** Opening SUPPLIED RECORDS block **

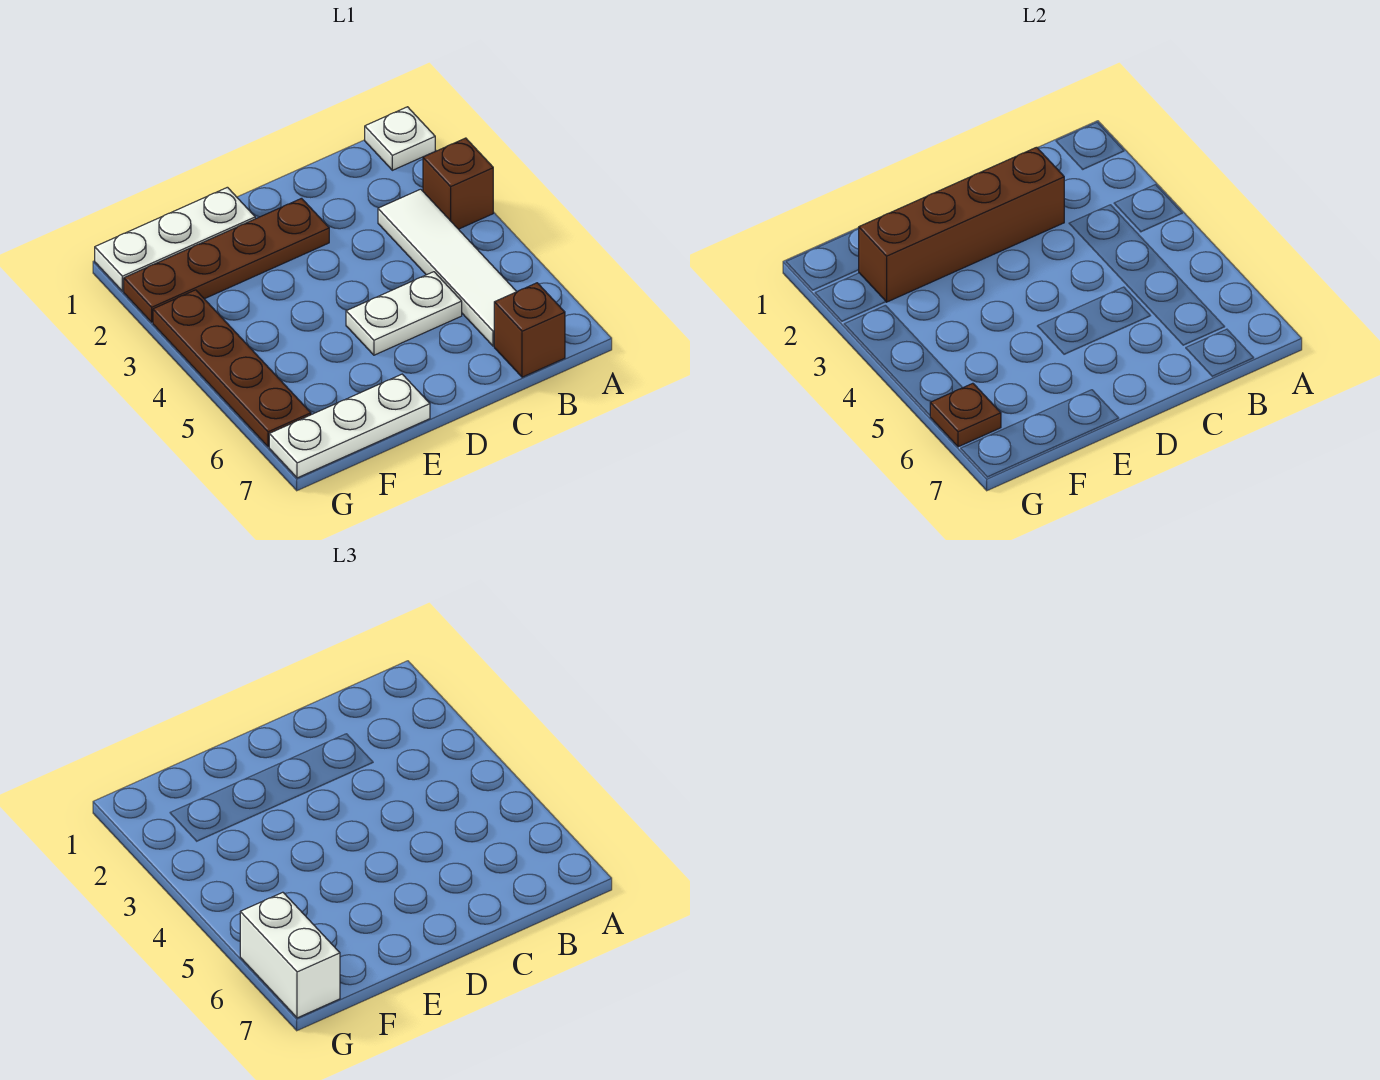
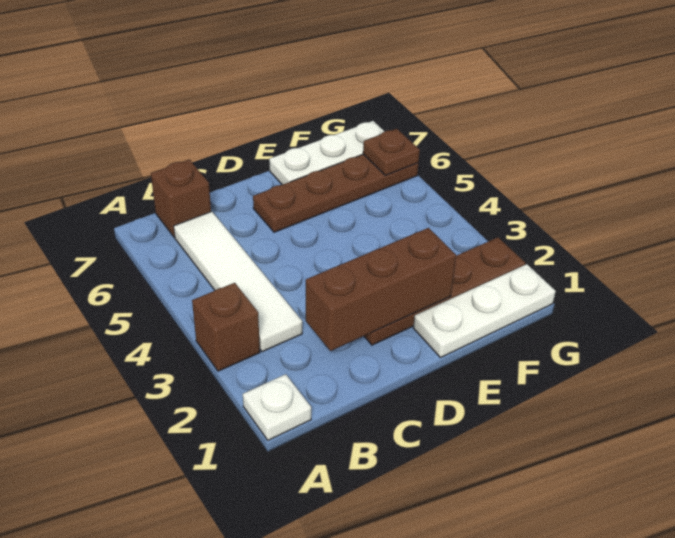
brown brick C2:F2 level 2 -> brown brick C2:E2 level 2
white plate C5:D5 level 1 -> none
brown plate G3:G6 level 1 -> brown plate D6:G6 level 1
white brick G6:G7 level 3 -> none

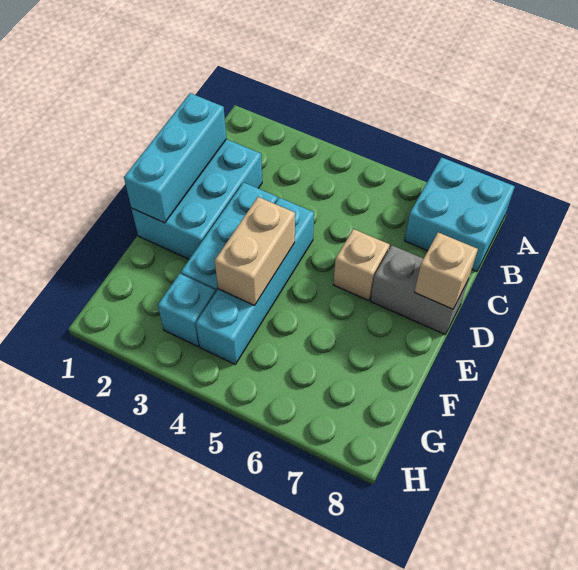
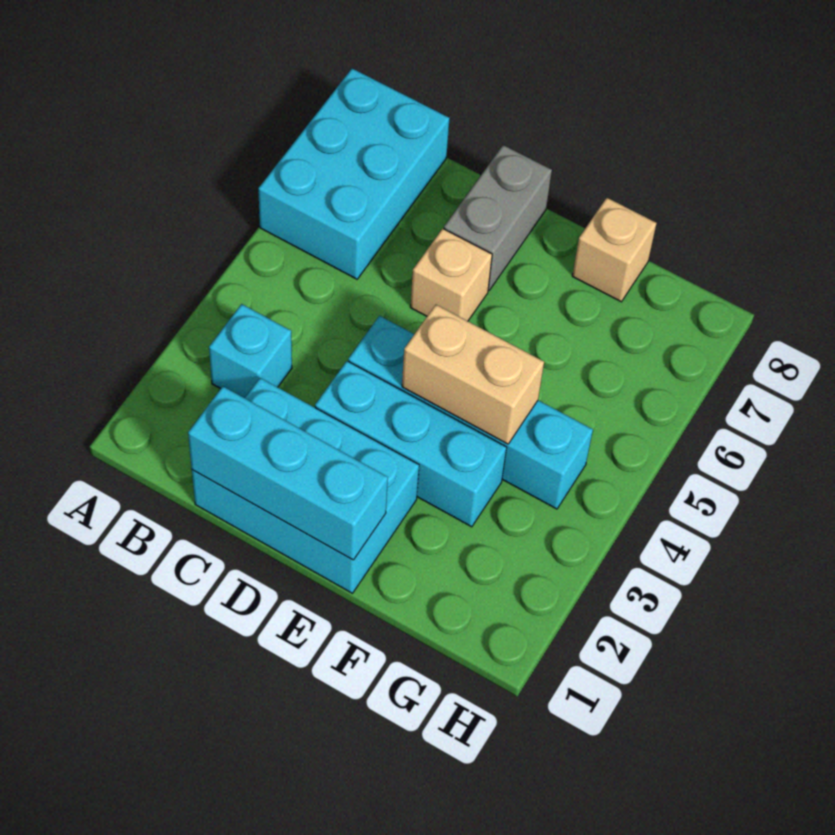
cyan brick A7:B8 level 1 -> cyan brick A6:B8 level 1
tan brick D8 level 2 -> tan brick F8 level 1
cyan brick G3 level 1 -> cyan brick B3 level 1

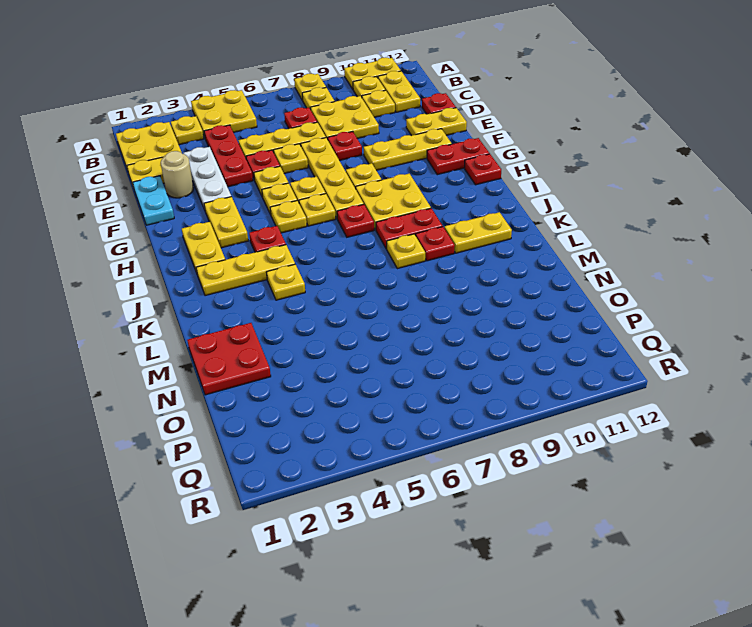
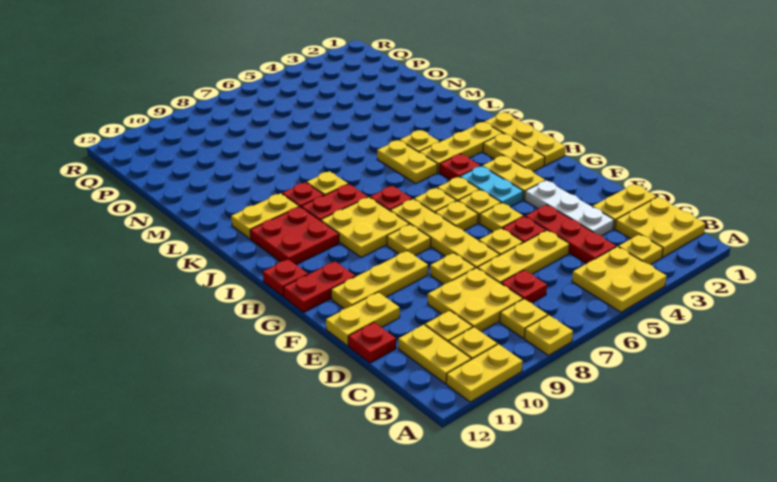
cyan plate E1:F1 level 1 -> cyan plate G4:H4 level 1
tan round brick E2 level 1 -> none
red plate E8 level 1 -> yellow plate E8 level 1
none -> yellow plate H1:J1 level 1
none -> yellow plate J5:K5 level 1
red plate M1:N2 level 1 -> red plate I10:J11 level 1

** Closing SUPPLIED RECORDS block **

## TASK STATEMENT
With all pictures excluded, output exactly the lines from the one containing "cyan brick A7:B8" through the final line of the entries, inclusive.

## TASK RESPONSE
cyan brick A7:B8 level 1 -> cyan brick A6:B8 level 1
tan brick D8 level 2 -> tan brick F8 level 1
cyan brick G3 level 1 -> cyan brick B3 level 1

cyan plate E1:F1 level 1 -> cyan plate G4:H4 level 1
tan round brick E2 level 1 -> none
red plate E8 level 1 -> yellow plate E8 level 1
none -> yellow plate H1:J1 level 1
none -> yellow plate J5:K5 level 1
red plate M1:N2 level 1 -> red plate I10:J11 level 1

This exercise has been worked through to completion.